### What to produce
Your answer must be the full listing, repeated word for word.

### Input data
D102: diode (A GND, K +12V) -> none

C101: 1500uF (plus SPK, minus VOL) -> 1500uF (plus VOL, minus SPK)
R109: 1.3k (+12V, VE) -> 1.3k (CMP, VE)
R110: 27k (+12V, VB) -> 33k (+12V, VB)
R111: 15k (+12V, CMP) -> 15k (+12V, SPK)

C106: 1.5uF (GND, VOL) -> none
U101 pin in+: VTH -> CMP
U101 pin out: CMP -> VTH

### Response to this exercise
D102: diode (A GND, K +12V) -> none

C101: 1500uF (plus SPK, minus VOL) -> 1500uF (plus VOL, minus SPK)
R109: 1.3k (+12V, VE) -> 1.3k (CMP, VE)
R110: 27k (+12V, VB) -> 33k (+12V, VB)
R111: 15k (+12V, CMP) -> 15k (+12V, SPK)

C106: 1.5uF (GND, VOL) -> none
U101 pin in+: VTH -> CMP
U101 pin out: CMP -> VTH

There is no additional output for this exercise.